Extracted entries:
--

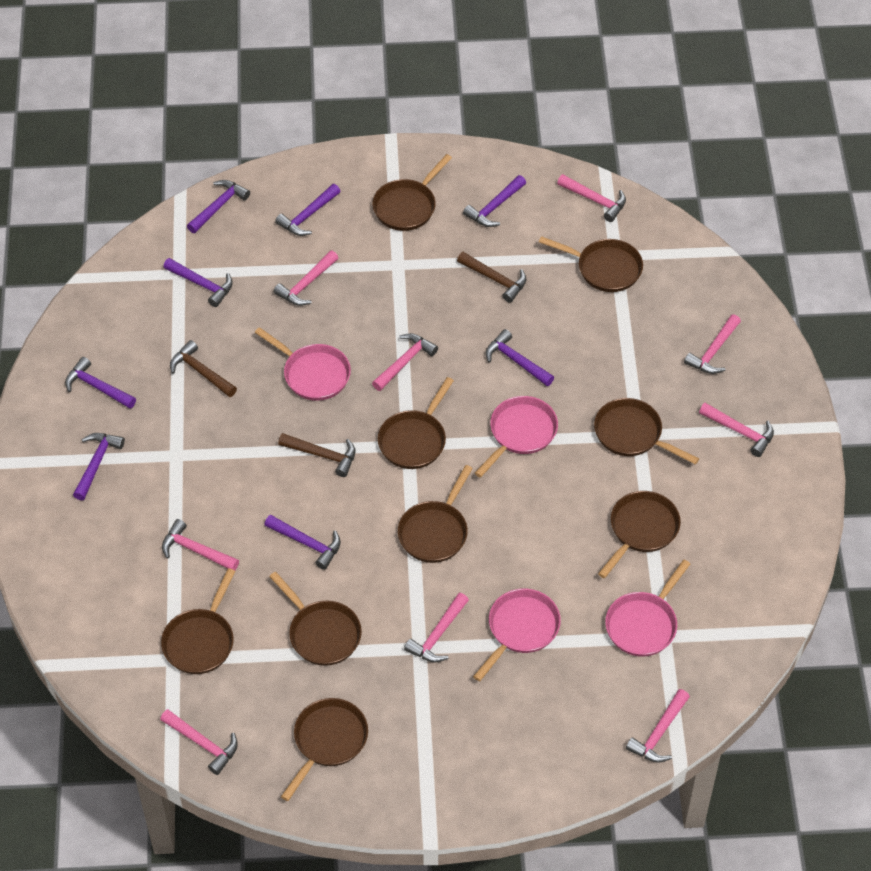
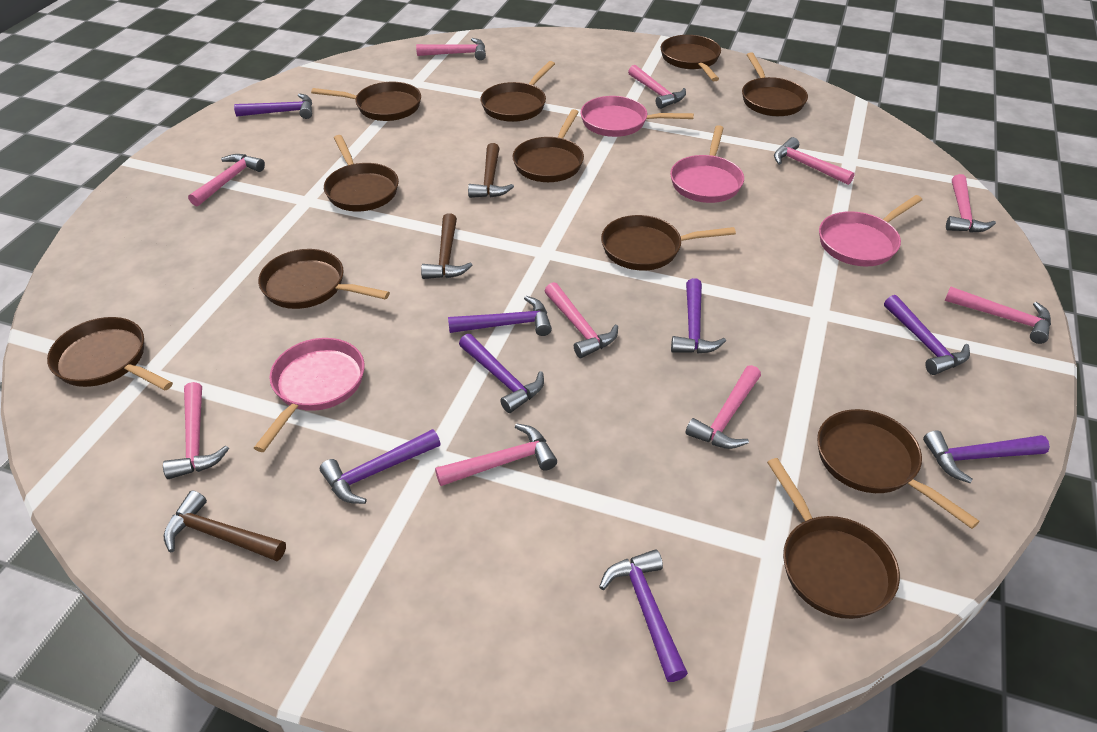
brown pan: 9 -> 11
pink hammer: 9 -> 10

--

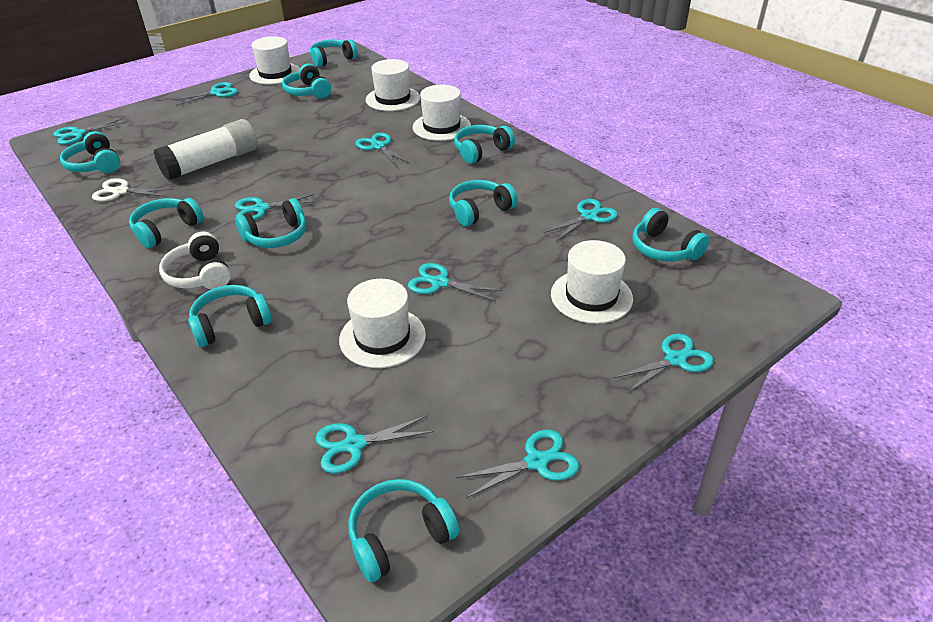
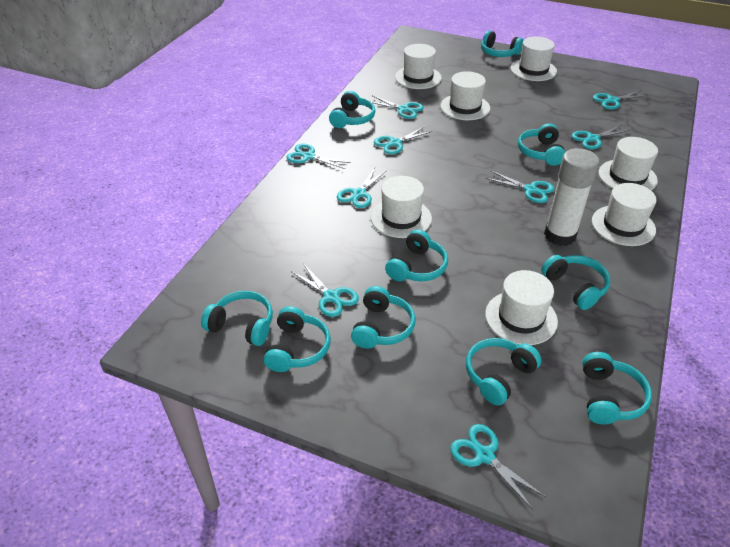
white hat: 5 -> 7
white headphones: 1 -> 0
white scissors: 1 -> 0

--

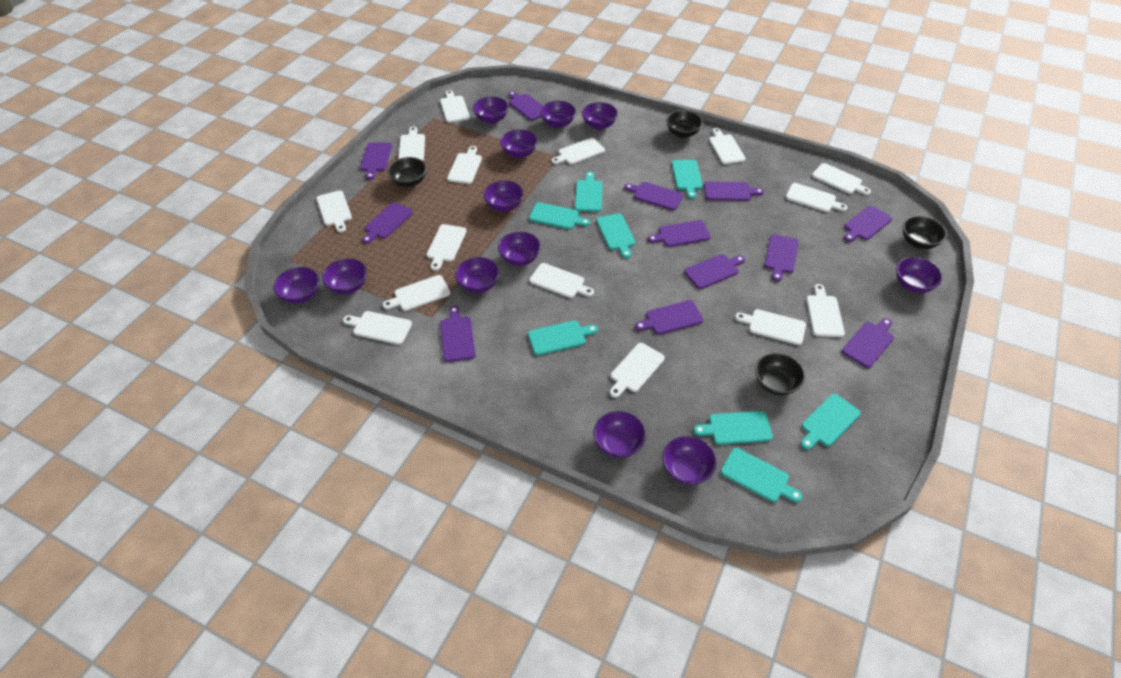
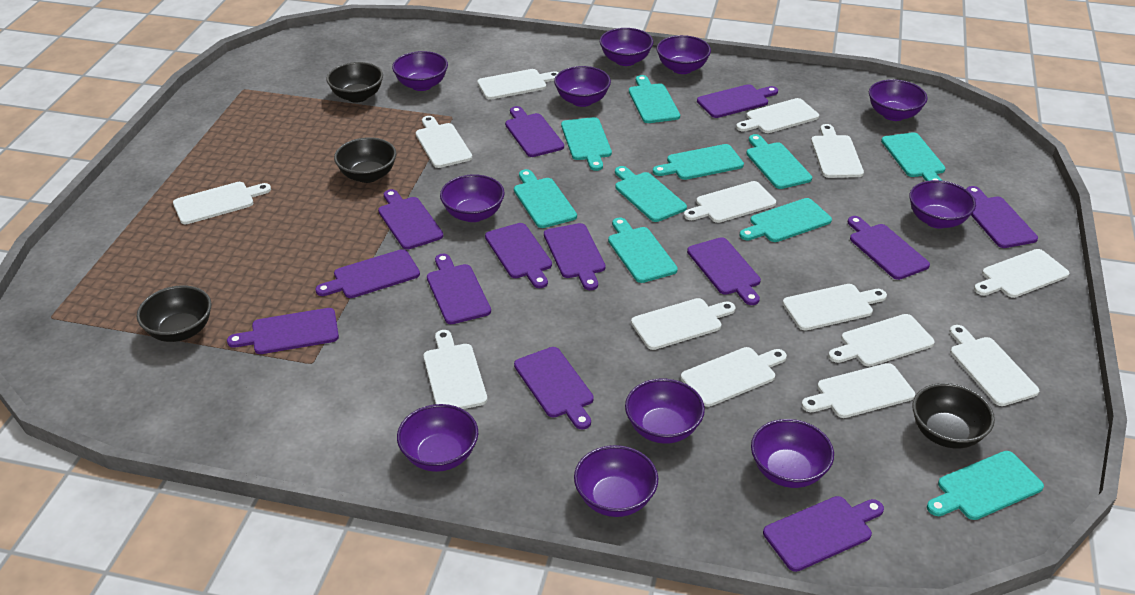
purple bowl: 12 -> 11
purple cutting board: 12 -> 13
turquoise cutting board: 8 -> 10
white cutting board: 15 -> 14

--

Exercise instructions: Among the lines of the data above, find those with the word "purple" and show them.

Output:
purple bowl: 12 -> 11
purple cutting board: 12 -> 13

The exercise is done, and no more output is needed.